* _Directions for this task_: Look below for the line with "camera: 30 degrees left, 10 degrees down" and the line with "shifted: cake (brown)"; repeat exactly those two lines and all lines between them, but no pictures.

* _Records for the task_:

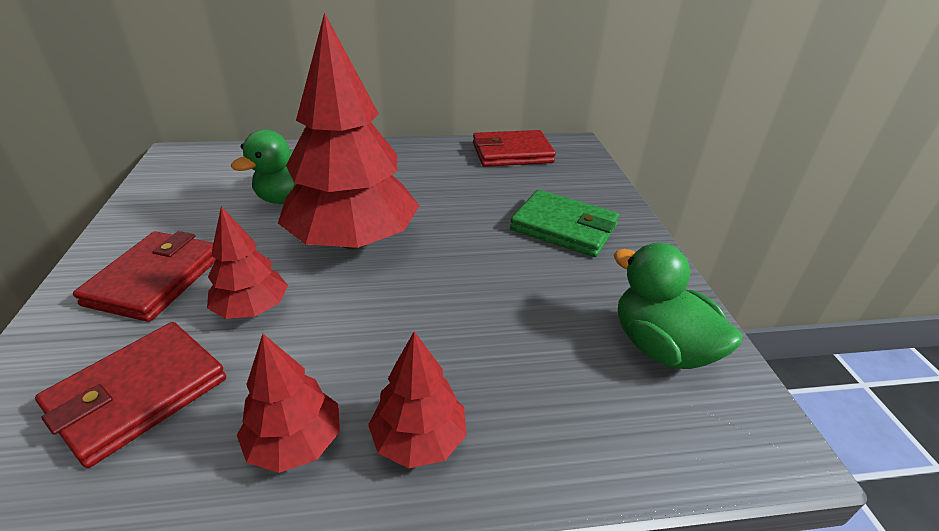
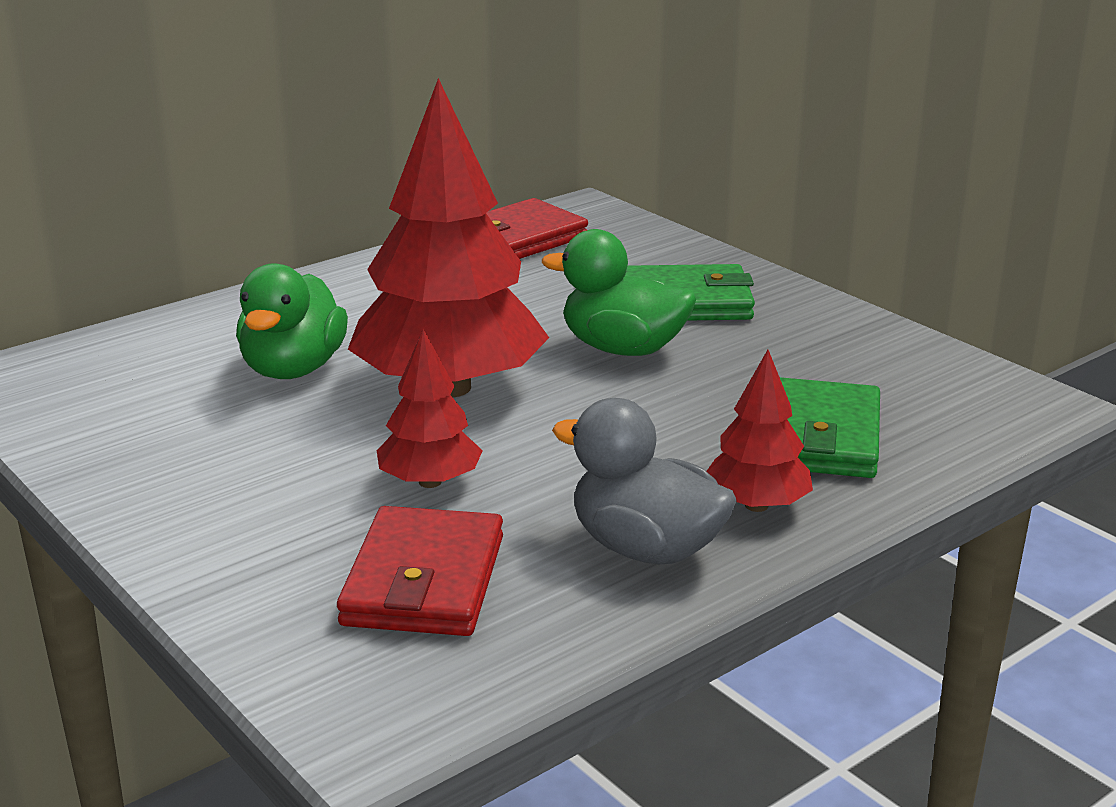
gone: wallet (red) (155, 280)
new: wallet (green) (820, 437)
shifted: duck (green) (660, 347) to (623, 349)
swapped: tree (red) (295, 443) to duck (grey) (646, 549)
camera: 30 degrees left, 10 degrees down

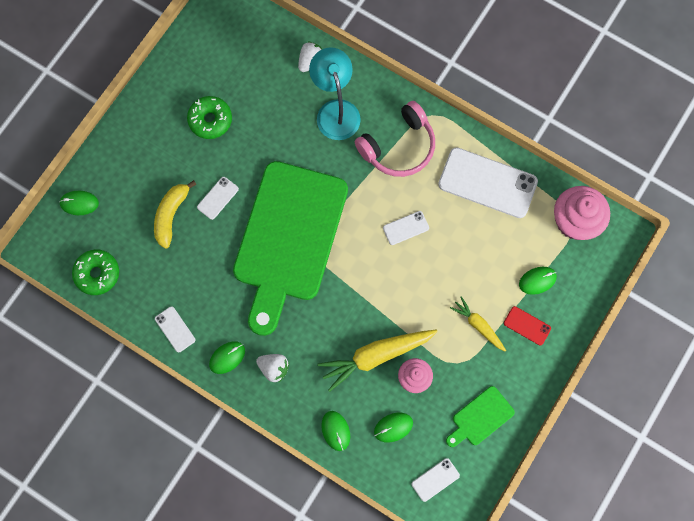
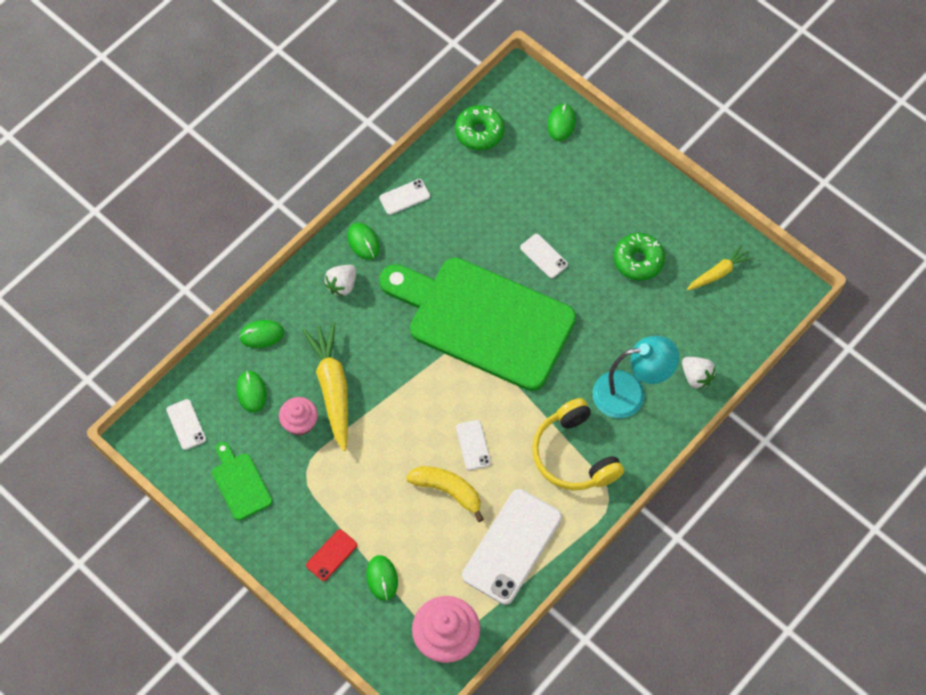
shifted: banana (yellow) (171, 215) to (448, 491); carrot (yellow) (478, 325) to (718, 273)
repainted: headphones (pink) (398, 146) to headphones (yellow) (574, 455)
camera: 100 degrees right, 10 degrees down

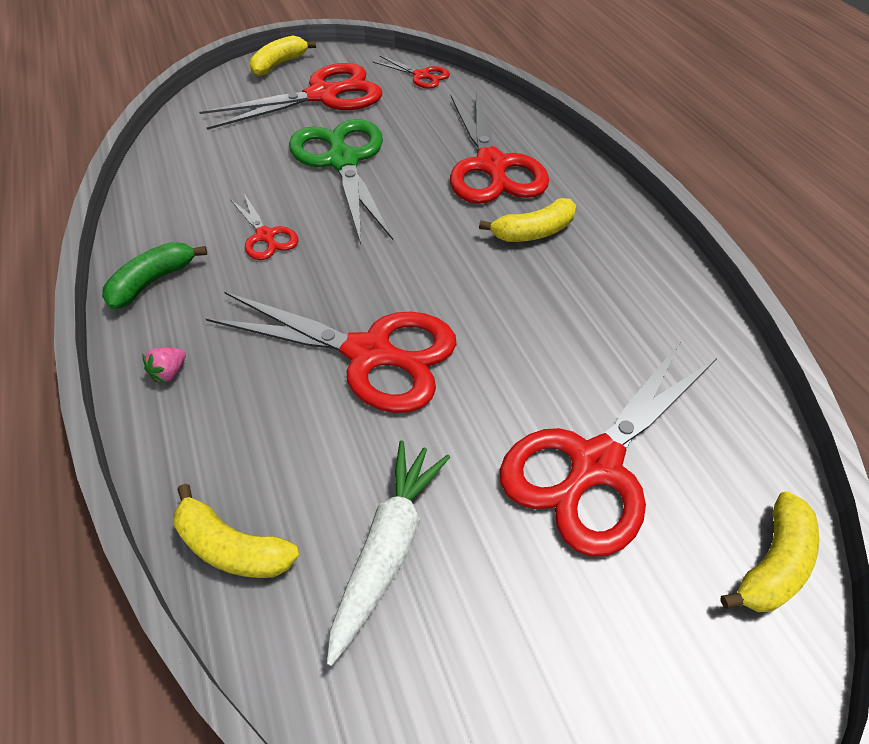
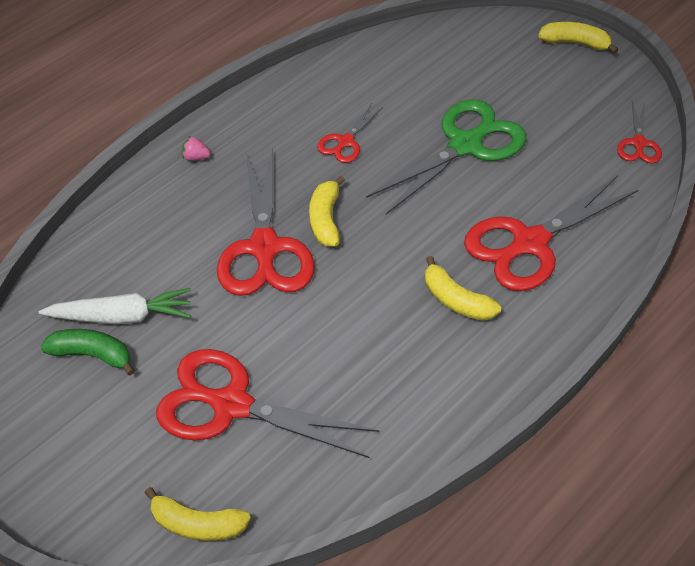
gone: scissors (red) (323, 96)
shifted: banana (green) (152, 282) to (91, 355); banana (yellow) (233, 547) to (325, 220)
camera: 65 degrees right, 0 degrees up

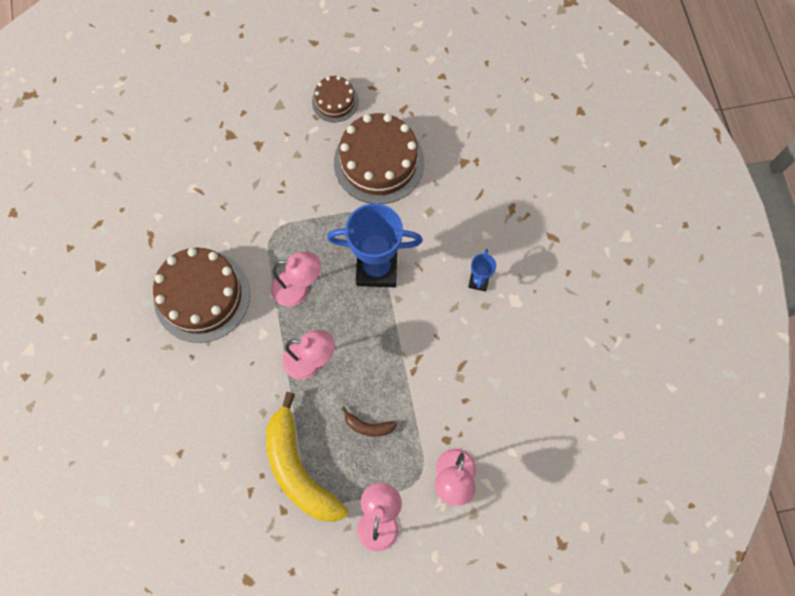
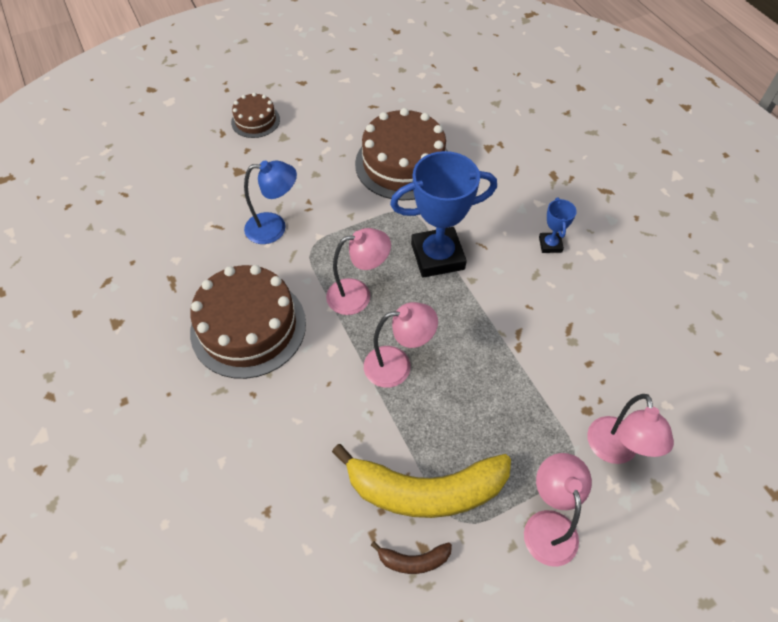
new: lamp (blue) (274, 228)
shifted: cake (brown) (335, 101) to (255, 121); banana (brown) (368, 426) to (413, 560)
rotated: banana (yellow) (299, 469) = (425, 490) 45 degrees counterclockwise
camera: 15 degrees left, 15 degrees down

* _Answer to the exercise_:
camera: 30 degrees left, 10 degrees down

shifted: banana (yellow) (171, 215) to (448, 491); carrot (yellow) (478, 325) to (718, 273)
repainted: headphones (pink) (398, 146) to headphones (yellow) (574, 455)
camera: 100 degrees right, 10 degrees down

gone: scissors (red) (323, 96)
shifted: banana (green) (152, 282) to (91, 355); banana (yellow) (233, 547) to (325, 220)
camera: 65 degrees right, 0 degrees up

new: lamp (blue) (274, 228)
shifted: cake (brown) (335, 101) to (255, 121); banana (brown) (368, 426) to (413, 560)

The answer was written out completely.